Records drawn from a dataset
*** Begin section ***

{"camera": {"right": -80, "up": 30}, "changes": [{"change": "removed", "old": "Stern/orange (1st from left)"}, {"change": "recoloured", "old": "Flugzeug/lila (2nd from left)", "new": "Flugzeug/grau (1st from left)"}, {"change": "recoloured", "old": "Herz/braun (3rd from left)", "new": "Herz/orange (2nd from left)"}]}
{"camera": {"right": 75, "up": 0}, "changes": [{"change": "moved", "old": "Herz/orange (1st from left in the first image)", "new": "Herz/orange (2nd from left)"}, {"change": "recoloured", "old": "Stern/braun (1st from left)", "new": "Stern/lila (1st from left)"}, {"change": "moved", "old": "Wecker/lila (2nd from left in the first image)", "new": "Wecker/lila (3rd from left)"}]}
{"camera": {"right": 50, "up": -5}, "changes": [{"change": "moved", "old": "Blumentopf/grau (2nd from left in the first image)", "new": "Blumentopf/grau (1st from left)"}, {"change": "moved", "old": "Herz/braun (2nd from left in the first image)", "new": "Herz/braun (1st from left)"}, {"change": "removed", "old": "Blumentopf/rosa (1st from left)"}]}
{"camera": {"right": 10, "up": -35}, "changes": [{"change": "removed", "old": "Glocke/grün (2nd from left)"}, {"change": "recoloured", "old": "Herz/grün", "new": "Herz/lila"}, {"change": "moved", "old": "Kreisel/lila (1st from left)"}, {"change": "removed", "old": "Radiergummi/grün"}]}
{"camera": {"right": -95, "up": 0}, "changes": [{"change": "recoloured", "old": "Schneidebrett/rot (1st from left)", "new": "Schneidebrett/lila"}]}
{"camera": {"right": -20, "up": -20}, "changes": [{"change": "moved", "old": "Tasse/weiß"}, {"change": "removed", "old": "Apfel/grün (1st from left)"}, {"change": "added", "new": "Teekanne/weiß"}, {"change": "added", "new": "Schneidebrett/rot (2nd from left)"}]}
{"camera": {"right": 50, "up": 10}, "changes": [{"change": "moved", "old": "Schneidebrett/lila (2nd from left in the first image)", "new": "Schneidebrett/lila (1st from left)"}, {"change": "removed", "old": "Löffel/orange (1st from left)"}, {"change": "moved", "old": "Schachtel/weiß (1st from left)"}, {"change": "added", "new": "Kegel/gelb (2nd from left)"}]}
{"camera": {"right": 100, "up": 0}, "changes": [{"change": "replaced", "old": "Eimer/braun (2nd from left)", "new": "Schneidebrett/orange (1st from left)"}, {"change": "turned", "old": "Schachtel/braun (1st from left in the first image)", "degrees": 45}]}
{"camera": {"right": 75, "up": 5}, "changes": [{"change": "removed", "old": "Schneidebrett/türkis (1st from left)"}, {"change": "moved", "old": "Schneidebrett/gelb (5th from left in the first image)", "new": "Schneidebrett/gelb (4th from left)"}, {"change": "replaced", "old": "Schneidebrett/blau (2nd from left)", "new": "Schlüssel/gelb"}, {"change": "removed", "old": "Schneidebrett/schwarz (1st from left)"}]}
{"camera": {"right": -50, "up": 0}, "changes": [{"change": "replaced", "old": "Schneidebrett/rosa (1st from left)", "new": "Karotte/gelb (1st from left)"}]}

*** End section ***

- _Work to be completed_: All of the entries above must be output word for word.

- _Written response_:
{"camera": {"right": -80, "up": 30}, "changes": [{"change": "removed", "old": "Stern/orange (1st from left)"}, {"change": "recoloured", "old": "Flugzeug/lila (2nd from left)", "new": "Flugzeug/grau (1st from left)"}, {"change": "recoloured", "old": "Herz/braun (3rd from left)", "new": "Herz/orange (2nd from left)"}]}
{"camera": {"right": 75, "up": 0}, "changes": [{"change": "moved", "old": "Herz/orange (1st from left in the first image)", "new": "Herz/orange (2nd from left)"}, {"change": "recoloured", "old": "Stern/braun (1st from left)", "new": "Stern/lila (1st from left)"}, {"change": "moved", "old": "Wecker/lila (2nd from left in the first image)", "new": "Wecker/lila (3rd from left)"}]}
{"camera": {"right": 50, "up": -5}, "changes": [{"change": "moved", "old": "Blumentopf/grau (2nd from left in the first image)", "new": "Blumentopf/grau (1st from left)"}, {"change": "moved", "old": "Herz/braun (2nd from left in the first image)", "new": "Herz/braun (1st from left)"}, {"change": "removed", "old": "Blumentopf/rosa (1st from left)"}]}
{"camera": {"right": 10, "up": -35}, "changes": [{"change": "removed", "old": "Glocke/grün (2nd from left)"}, {"change": "recoloured", "old": "Herz/grün", "new": "Herz/lila"}, {"change": "moved", "old": "Kreisel/lila (1st from left)"}, {"change": "removed", "old": "Radiergummi/grün"}]}
{"camera": {"right": -95, "up": 0}, "changes": [{"change": "recoloured", "old": "Schneidebrett/rot (1st from left)", "new": "Schneidebrett/lila"}]}
{"camera": {"right": -20, "up": -20}, "changes": [{"change": "moved", "old": "Tasse/weiß"}, {"change": "removed", "old": "Apfel/grün (1st from left)"}, {"change": "added", "new": "Teekanne/weiß"}, {"change": "added", "new": "Schneidebrett/rot (2nd from left)"}]}
{"camera": {"right": 50, "up": 10}, "changes": [{"change": "moved", "old": "Schneidebrett/lila (2nd from left in the first image)", "new": "Schneidebrett/lila (1st from left)"}, {"change": "removed", "old": "Löffel/orange (1st from left)"}, {"change": "moved", "old": "Schachtel/weiß (1st from left)"}, {"change": "added", "new": "Kegel/gelb (2nd from left)"}]}
{"camera": {"right": 100, "up": 0}, "changes": [{"change": "replaced", "old": "Eimer/braun (2nd from left)", "new": "Schneidebrett/orange (1st from left)"}, {"change": "turned", "old": "Schachtel/braun (1st from left in the first image)", "degrees": 45}]}
{"camera": {"right": 75, "up": 5}, "changes": [{"change": "removed", "old": "Schneidebrett/türkis (1st from left)"}, {"change": "moved", "old": "Schneidebrett/gelb (5th from left in the first image)", "new": "Schneidebrett/gelb (4th from left)"}, {"change": "replaced", "old": "Schneidebrett/blau (2nd from left)", "new": "Schlüssel/gelb"}, {"change": "removed", "old": "Schneidebrett/schwarz (1st from left)"}]}
{"camera": {"right": -50, "up": 0}, "changes": [{"change": "replaced", "old": "Schneidebrett/rosa (1st from left)", "new": "Karotte/gelb (1st from left)"}]}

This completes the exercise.